What you have to do: Reproduce each line below without any alteration.

Segment Start: Data for this task

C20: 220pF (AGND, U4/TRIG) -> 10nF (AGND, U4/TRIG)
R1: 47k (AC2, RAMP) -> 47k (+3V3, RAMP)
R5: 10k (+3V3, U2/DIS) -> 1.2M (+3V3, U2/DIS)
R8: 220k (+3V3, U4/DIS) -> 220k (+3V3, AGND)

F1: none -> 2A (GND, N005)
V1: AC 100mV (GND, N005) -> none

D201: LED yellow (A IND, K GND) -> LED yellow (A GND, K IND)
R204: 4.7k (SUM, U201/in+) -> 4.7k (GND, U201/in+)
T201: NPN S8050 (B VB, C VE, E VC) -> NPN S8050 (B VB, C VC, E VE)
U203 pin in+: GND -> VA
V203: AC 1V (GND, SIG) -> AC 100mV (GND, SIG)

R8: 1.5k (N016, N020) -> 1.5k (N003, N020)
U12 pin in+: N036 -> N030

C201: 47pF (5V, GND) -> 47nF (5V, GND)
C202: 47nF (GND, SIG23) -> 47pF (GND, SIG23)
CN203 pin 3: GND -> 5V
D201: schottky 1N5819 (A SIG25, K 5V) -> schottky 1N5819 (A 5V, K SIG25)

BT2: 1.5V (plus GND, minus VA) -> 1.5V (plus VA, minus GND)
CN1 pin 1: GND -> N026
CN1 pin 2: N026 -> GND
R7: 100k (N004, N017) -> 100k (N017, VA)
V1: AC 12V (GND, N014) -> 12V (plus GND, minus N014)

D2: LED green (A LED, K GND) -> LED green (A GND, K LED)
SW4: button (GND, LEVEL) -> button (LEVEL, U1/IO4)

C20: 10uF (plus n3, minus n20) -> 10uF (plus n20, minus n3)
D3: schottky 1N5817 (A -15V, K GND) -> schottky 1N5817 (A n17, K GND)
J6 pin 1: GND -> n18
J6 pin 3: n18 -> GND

Segment End: Data for this task

Answer:
C20: 220pF (AGND, U4/TRIG) -> 10nF (AGND, U4/TRIG)
R1: 47k (AC2, RAMP) -> 47k (+3V3, RAMP)
R5: 10k (+3V3, U2/DIS) -> 1.2M (+3V3, U2/DIS)
R8: 220k (+3V3, U4/DIS) -> 220k (+3V3, AGND)

F1: none -> 2A (GND, N005)
V1: AC 100mV (GND, N005) -> none

D201: LED yellow (A IND, K GND) -> LED yellow (A GND, K IND)
R204: 4.7k (SUM, U201/in+) -> 4.7k (GND, U201/in+)
T201: NPN S8050 (B VB, C VE, E VC) -> NPN S8050 (B VB, C VC, E VE)
U203 pin in+: GND -> VA
V203: AC 1V (GND, SIG) -> AC 100mV (GND, SIG)

R8: 1.5k (N016, N020) -> 1.5k (N003, N020)
U12 pin in+: N036 -> N030

C201: 47pF (5V, GND) -> 47nF (5V, GND)
C202: 47nF (GND, SIG23) -> 47pF (GND, SIG23)
CN203 pin 3: GND -> 5V
D201: schottky 1N5819 (A SIG25, K 5V) -> schottky 1N5819 (A 5V, K SIG25)

BT2: 1.5V (plus GND, minus VA) -> 1.5V (plus VA, minus GND)
CN1 pin 1: GND -> N026
CN1 pin 2: N026 -> GND
R7: 100k (N004, N017) -> 100k (N017, VA)
V1: AC 12V (GND, N014) -> 12V (plus GND, minus N014)

D2: LED green (A LED, K GND) -> LED green (A GND, K LED)
SW4: button (GND, LEVEL) -> button (LEVEL, U1/IO4)

C20: 10uF (plus n3, minus n20) -> 10uF (plus n20, minus n3)
D3: schottky 1N5817 (A -15V, K GND) -> schottky 1N5817 (A n17, K GND)
J6 pin 1: GND -> n18
J6 pin 3: n18 -> GND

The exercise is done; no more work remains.